*THE TASK:*
Find every line below that contains the string "kern" and copy each one. Matching is case-sensitive.

*GIVEN ENTRIES:*
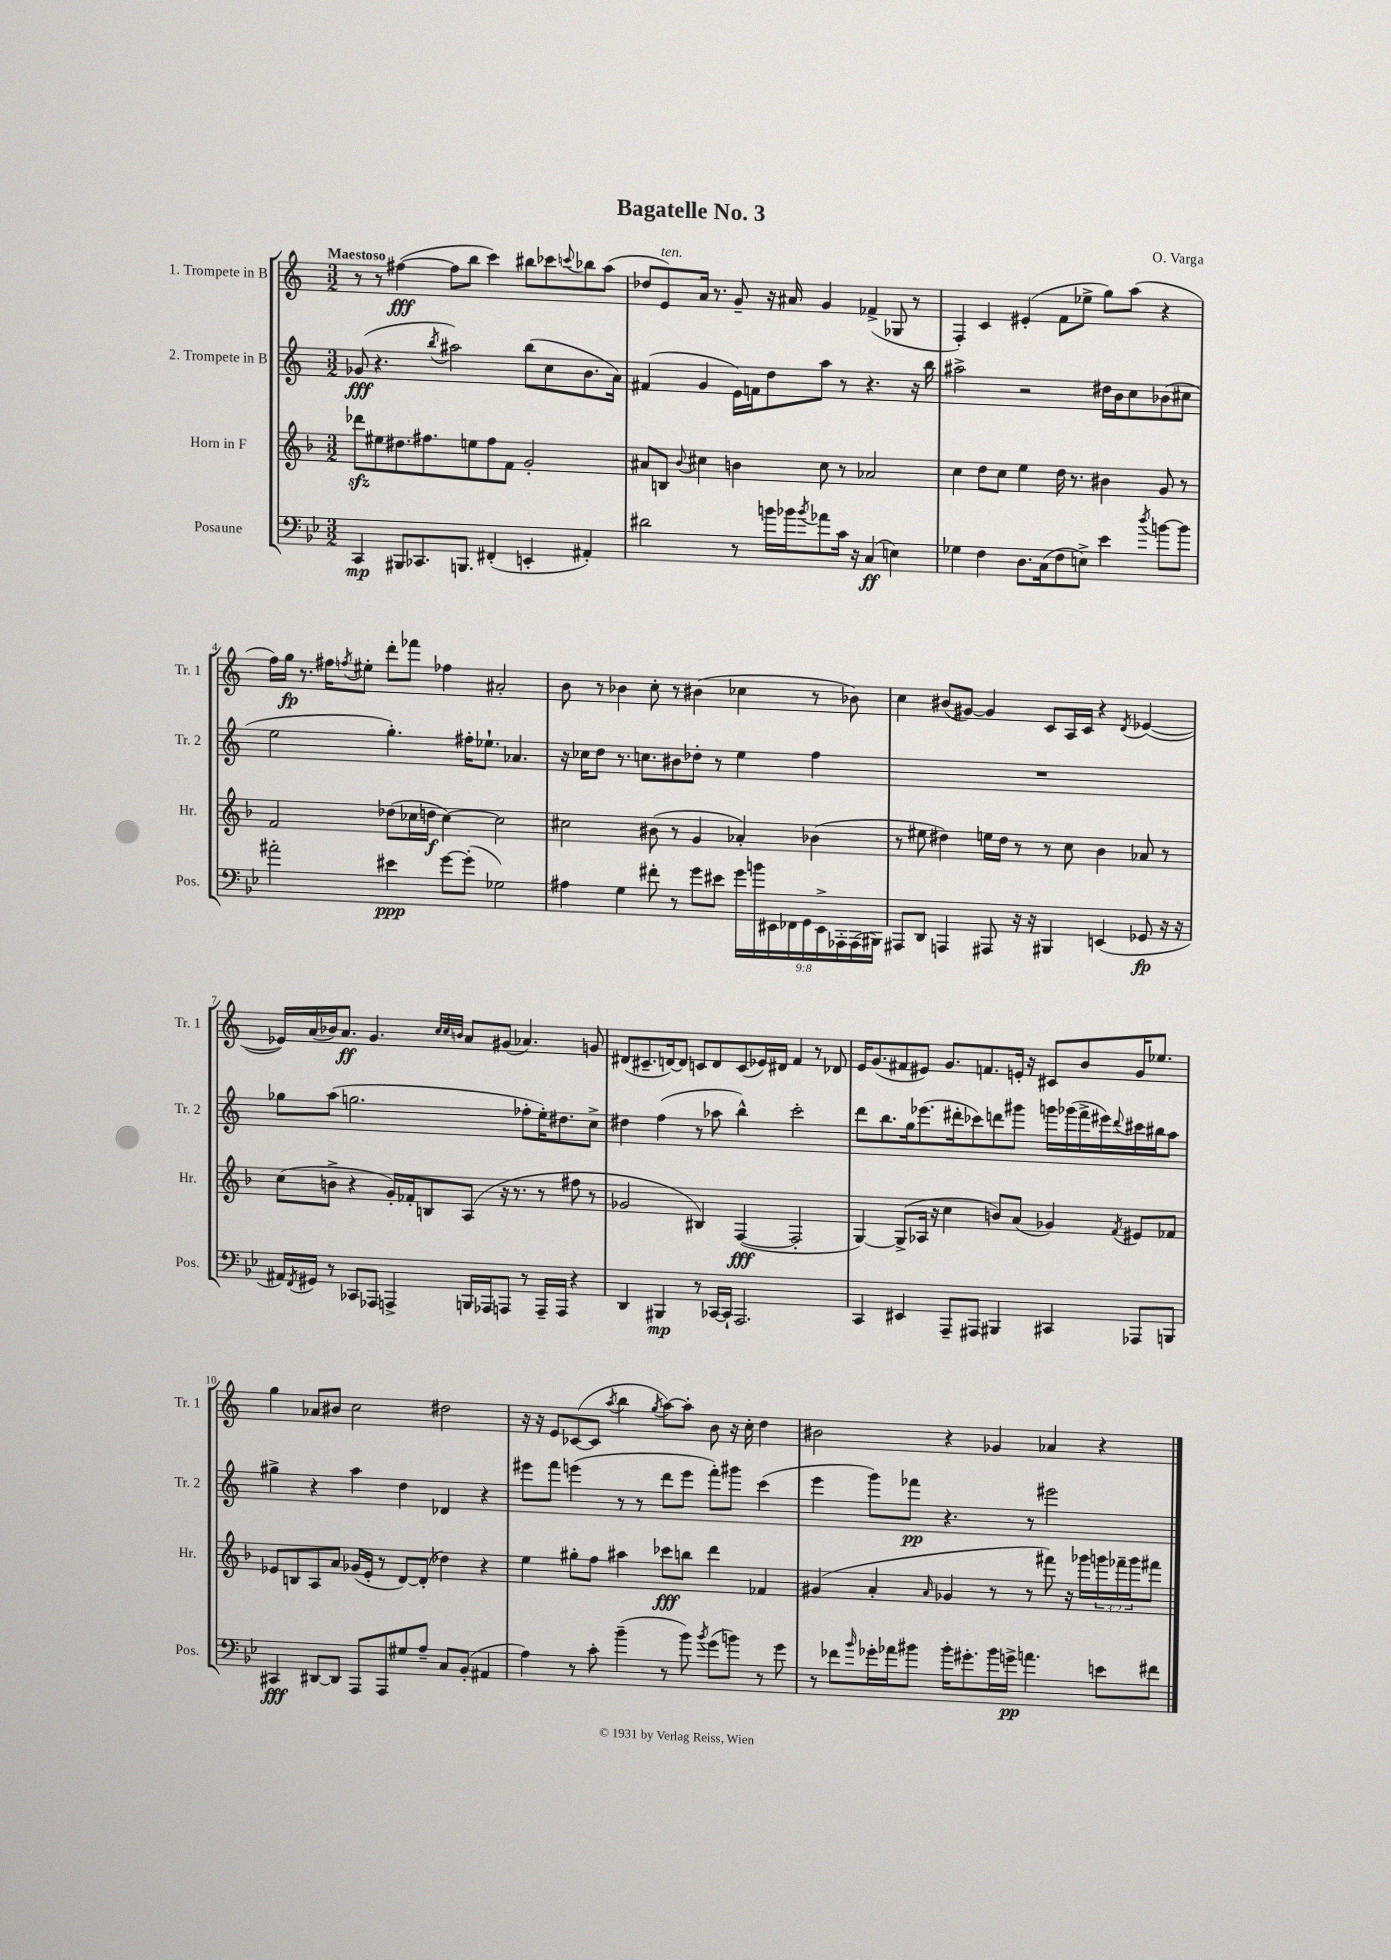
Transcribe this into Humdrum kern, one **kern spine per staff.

**kern	**kern	**kern	**kern
*staff4	*staff3	*staff2	*staff1
*clefF4	*clefG2	*clefG2	*clefG2
*k[b-e-]	*k[b-]	*k[]	*k[]
*M3/2	*M3/2	*M3/2	*M3/2
4CC	8ddd-	(8g-	8r
.	8ee#	4.r	8r
8BBB#	8.dd#	.	([4ff#
8.CC-	.	.	.
.	8.ff#	.	.
.	.	8qbb	.
.	.	2aa#)	8ff#]
8.BBB	.	.	.
.	8ee	.	8bb
(4FF#'	8ff#	.	4ccc)
.	8f	.	.
4EE'	2g'	(8bb	8bb#
.	.	8cc	8ccc-
.	.	.	8qqccc
4AA#')	.	8.b	8bb-
.	.	.	(8aa
.	.	16a)	.
=	=	=	=
2d#	8a#	(4f#	8dd-
.	8B	.	8e)
.	8qqb-	.	.
.	4cc#	4g	16a
.	.	.	8.r
8r	4b	16e)	8g~
.	.	16f	.
16b	.	8dd	16r
16b-	.	.	16a#
8qb-	.	.	.
8a-	8cc#	8aa	4g
16c	8r	8r	.
16r	.	.	.
(4C	2a-	4.r	(4f-^
4E)	.	.	8G-
.	.	16r	8r
.	.	16bb	.
=	=	=	=
4G-	4cc	2aa#^	4F')
4F	8dd	.	4c
.	8cc	.	.
8.D	4ee	2r	(4e#'
(16C	.	.	.
8F	16dd	.	8f
.	8.r	.	.
8E^)	.	.	8ee-^
4e-	4b#	16dd#	8gg)
.	.	16b	.
.	.	8cc	(8aa
8qdd	.	.	.
[8b	8g	(8b-	4r
8b]	8r	8cc#	.
=	=	=	=
2a#'	2f	2ee	16ff)
.	.	.	16gg
.	.	.	8.r
.	.	.	16ff#
.	.	.	8qff
.	.	.	8ee#'
4e#	(8dd-	4.gg')	8ddd'
.	16cc-	.	8fff-
.	16dd	.	.
[8g	[4cc-)	.	4ff-
(8g']	.	16ff#'	.
.	.	8.ee-`	.
2G-)	2cc-]	.	2a#'
.	.	4.a-	.
=	=	=	=
4A#	2cc#	16r	8b
.	.	16cc-	.
.	.	8dd	8r
4G	.	8.r	4b-
.	.	8.cc	.
8f#'	(8b#	.	8cc'
8r	8r	8b#	8r
8g	4g	8dd-'	(4b#
8e#	.	8r	.
18g	4a-')	4ee	4cc-
18b	.	.	.
18EE#	.	.	.
18FF-	.	.	.
18GG	.	.	.
.	(4b-	4ff	8r
18EE#^	.	.	.
18AAA-'	.	.	.
.	.	.	8b-)
(18AAA-	.	.	.
18BBB#)	.	.	.
=	=	=	=
8AAA#	8r	1.r	4cc
8DD	8ee#	.	.
4AAA	4dd#)	.	(8b#
.	.	.	[8g#)
8AAA#	16ee	.	4g#]
.	16dd#	.	.
16r	8r	.	.
16r	.	.	.
4BBB#	8r	.	8c
.	8cc	.	16A
.	.	.	16c
(4EE	4b-	.	4r
.	.	.	8qd
8GG-	8a-	.	([4e-
16r	8r	.	.
16r	.	.	.
=	=	=	=
16AA#)	(8cc	8gg-	16e-])
8qFF	.	.	.
16GG#	.	.	(16a
8r	8b^	(8aa	16b-)
.	.	.	8.a
8CC-	4r	2.gg	.
8AAA-	.	.	4.g
4AAA^	16g')	.	.
.	16f-'	.	.
.	8B	.	.
.	.	.	32qqcc
.	.	.	32qqcc
.	.	.	32qqb
16BBB	(8A	.	8a
16AAA-	.	.	.
8AAA	16r	.	(8g#
.	8.r	.	.
8r	.	8ff-'	4.a-)
16AAA~	8r	16ee')	.
16AAA	.	8.dd#	.
4r	8ff#	.	.
.	8r	8cc^	8g
=	=	=	=
4DD	2g-	4dd#	(8d#
.	.	.	8.c#~
4BBB#	.	(4ff	.
.	.	.	[16d)
.	.	.	8d]
8r	4B#)	8r	8c
[16CC-	.	8aa-	8d
16CC-`]	.	.	.
2.AAA	([4F	4bb^^)	(8c
.	.	.	16e-)
.	.	.	16d#
.	2F']	2ccc'	4f
.	.	.	8r
.	.	.	8d-
=	=	=	=
4CC	[4G)	8ddd	16e
.	.	.	(8.g
.	.	8.bb	.
4EE#	(8G^]	.	8f#
.	.	16gg	.
.	16A-	(8.eee-	8e#)
.	16r	.	.
8AAA~	4cc	.	8.g
.	.	16ddd#'	.
8AAA#	.	8ccc-)	.
.	.	.	8.f
4BBB#	8b)	8ddd	.
.	(8a	8ggg#	16e'
.	.	.	16r
4CC#	4g-)	16ggg	8c#
.	.	(16ggg-	.
.	.	16fff^	8b
.	.	16eee#)	.
.	8qf	8qqddd	.
8AAA-	8e#	16ccc#	16g
.	.	16bb#	8.ee-
8BBB	8f-	8aa	.
=	=	=	=
4CC#	8e-	4gg#^	4gg
.	8B	.	.
[8DD#	8A	4r	8a-
8DD#]	8a	.	8b#
8AAA	(16g-	4aa	2cc
.	16e-'	.	.
8AAA	8r	.	.
8G#	[8d)	4dd	.
8A~	(8d']	.	.
8C	4dd-)	4d-	2dd#
(8BB-'	.	.	.
4AA#	4r	4r	.
=	=	=	=
4A)	4ee	8eee#	16r
.	.	.	16r
.	.	8fff	8e
8r	8gg#'	(4eee	([8c-
8c'	8ff	.	8c-]
.	.	.	8qaa
(4b-~	4aa#	8r	4bb
.	.	8r	.
.	.	.	8qgg
8r	8ccc-	8ddd	[8aa)
8b-)	8bb	8eee	8aa']
8qb-	.	.	.
(8g	4ddd	8fff')	8b
8b)	.	8ggg#	16r
.	.	.	16cc'
8r	4f-	(4ccc	4dd
8g	.	.	.
=	=	=	=
8r	(4g#	4eee	2b#
8f-	.	.	.
16qqb-	.	.	.
16g-'	4a'	8ggg)	.
16a-	.	.	.
8b#	.	8fff-	.
.	16qqa	.	.
16b#'	4g-	4.r	4r
8.g#'	.	.	.
16b#	8r	.	4g-
16g^	.	.	.
4.a	8r	8r	.
.	8fff#)	2eee#	4a-
.	16r	.	.
.	16ggg-	.	.
8e	24ggg	.	4r
.	24fff-~	.	.
.	24ggg	.	.
8f#	8fff#	.	.
==	==	==	==
*-	*-	*-	*-
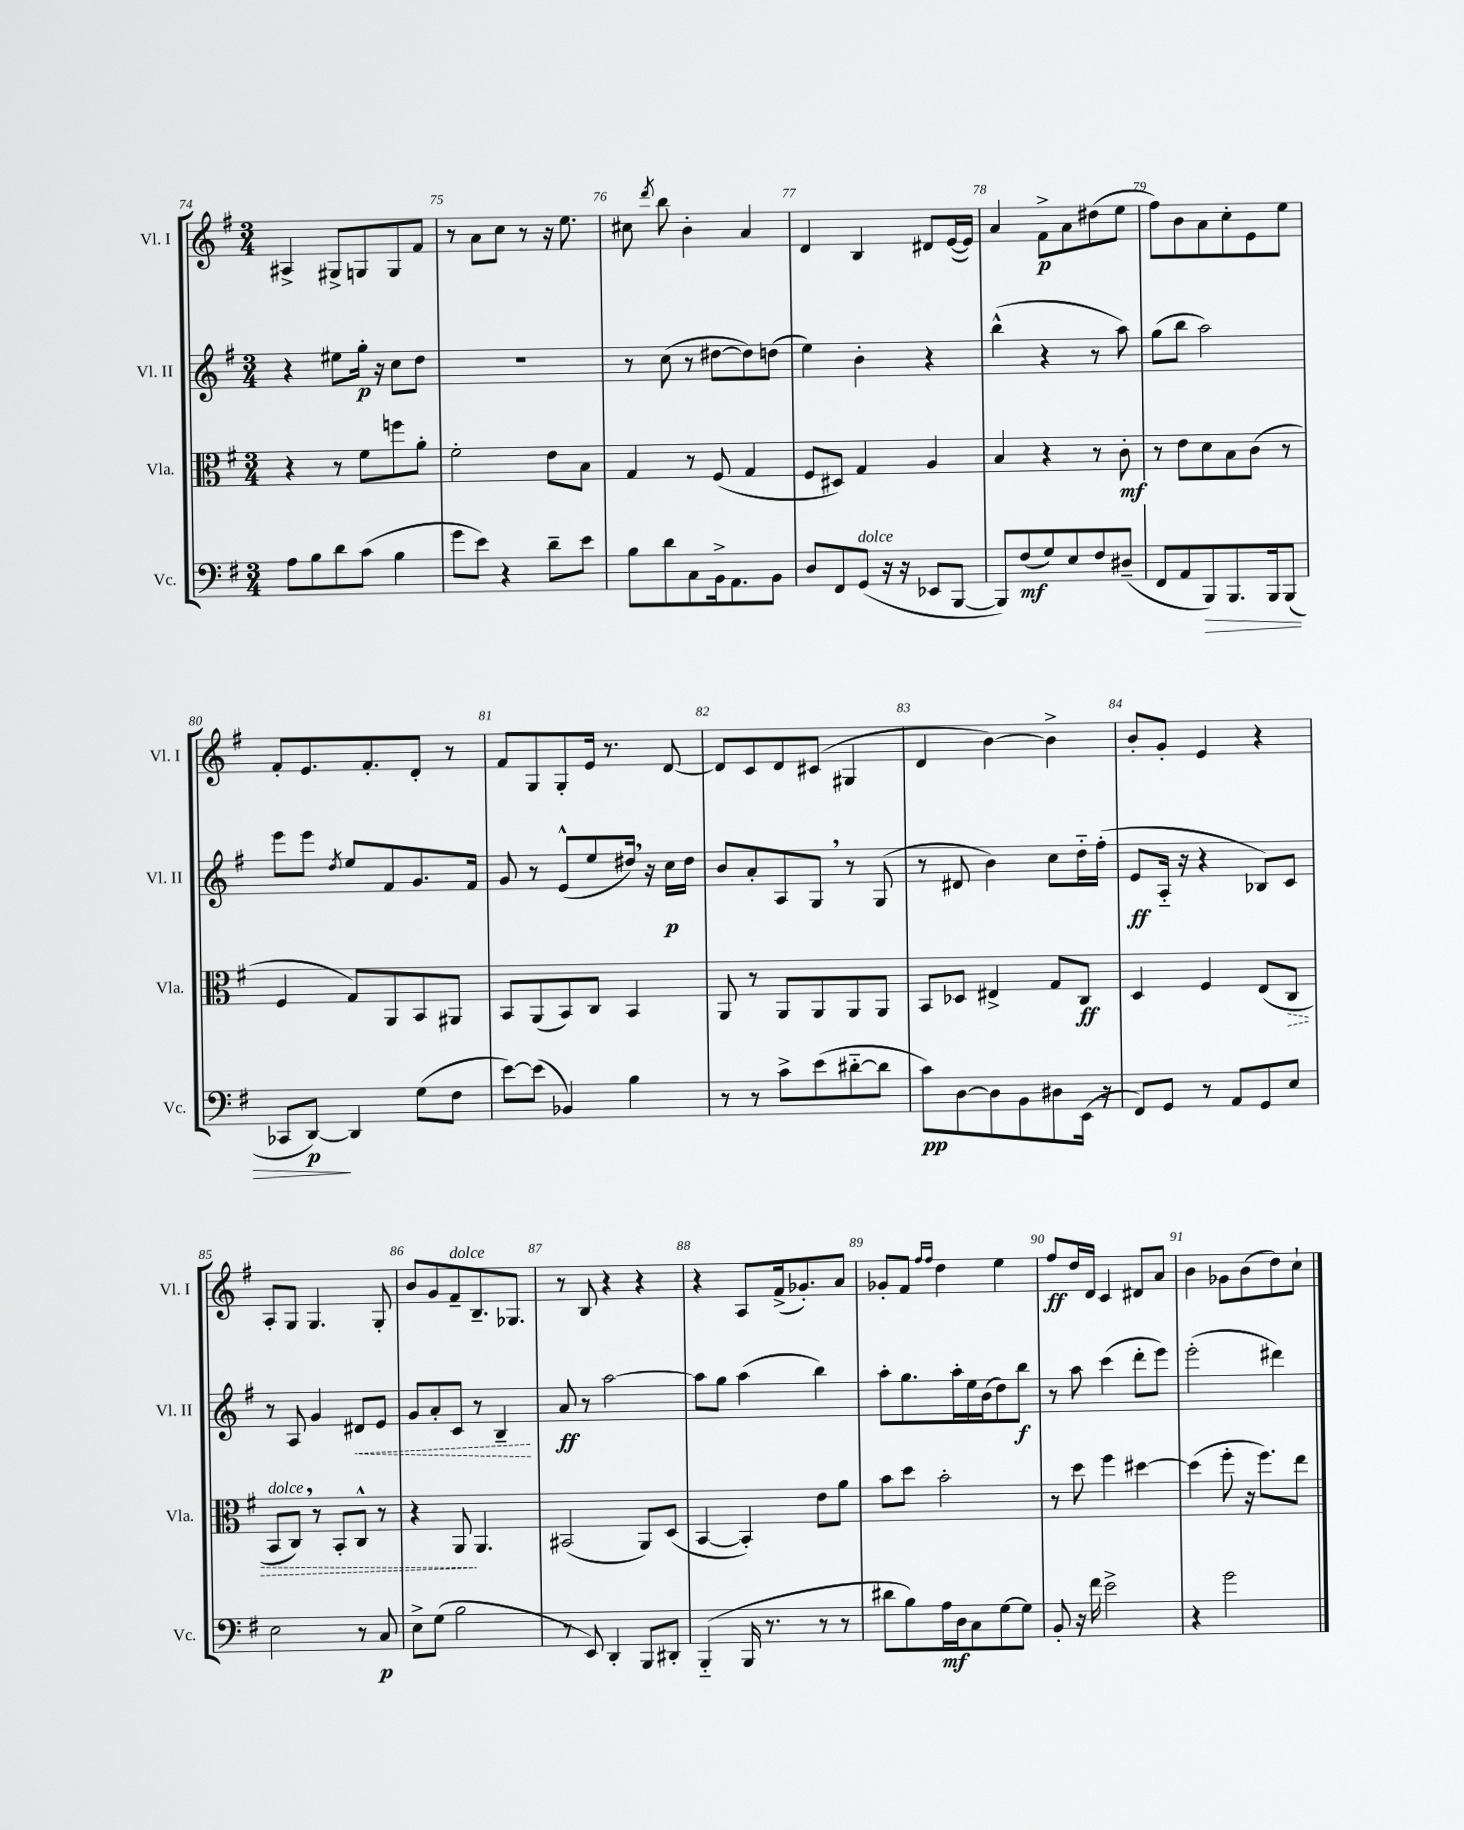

*ANSWER TO THE PROBLEM:*
Transcribe this into Humdrum kern, one **kern spine per staff.
**kern	**kern	**kern	**kern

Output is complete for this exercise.